→ **Work request**
Take the line that contains "white plate E5" in the data below and each line after it, through the last, and repeat them unchanged.

Data segment Start Marker

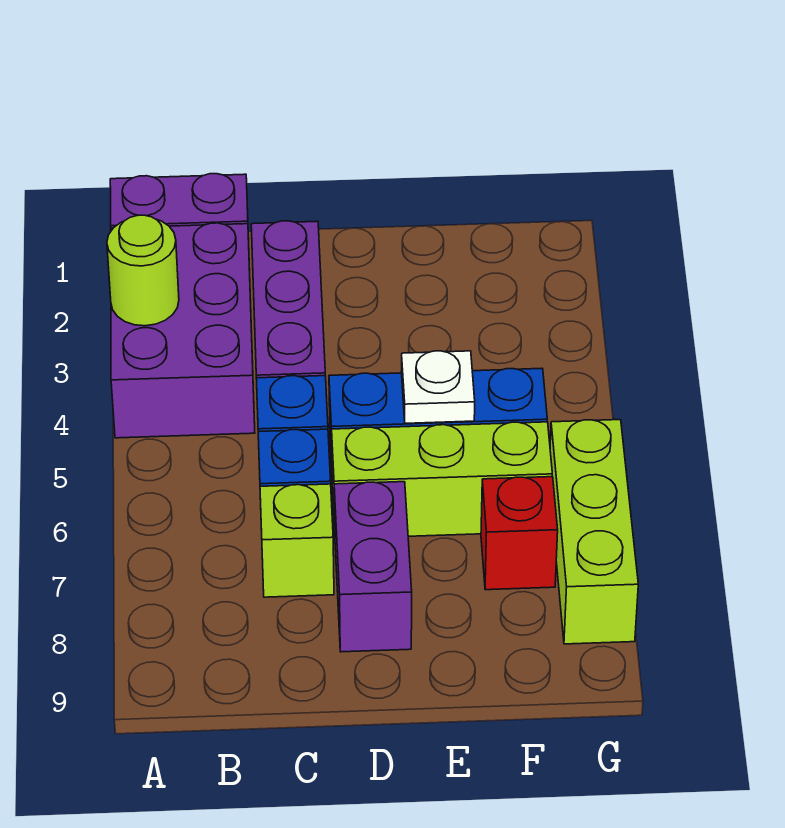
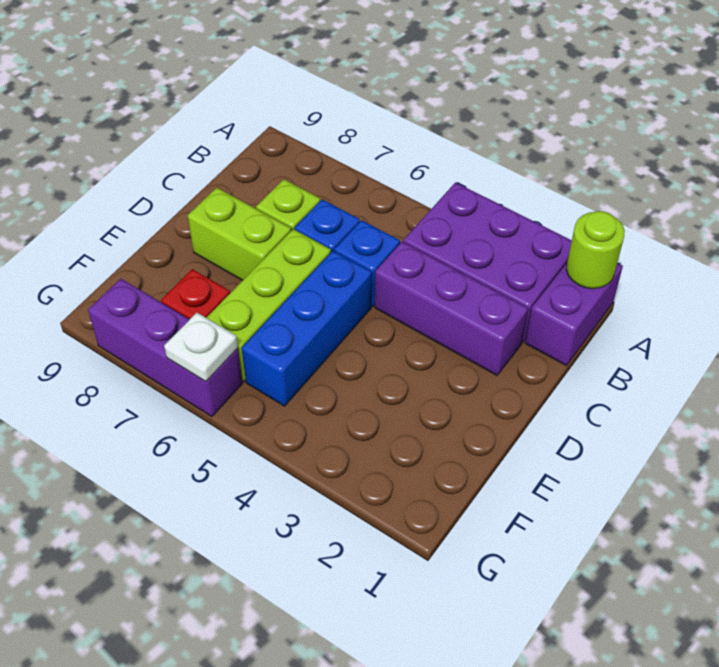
lime round brick A3 level 2 -> lime round brick A1 level 2
purple brick D7:D8 level 1 -> lime brick D7:D8 level 1
white plate E5 level 2 -> white plate G6 level 2
lime brick G6:G8 level 1 -> purple brick G6:G8 level 1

Data segment End Marker

→ **Reply to the exercise**
white plate E5 level 2 -> white plate G6 level 2
lime brick G6:G8 level 1 -> purple brick G6:G8 level 1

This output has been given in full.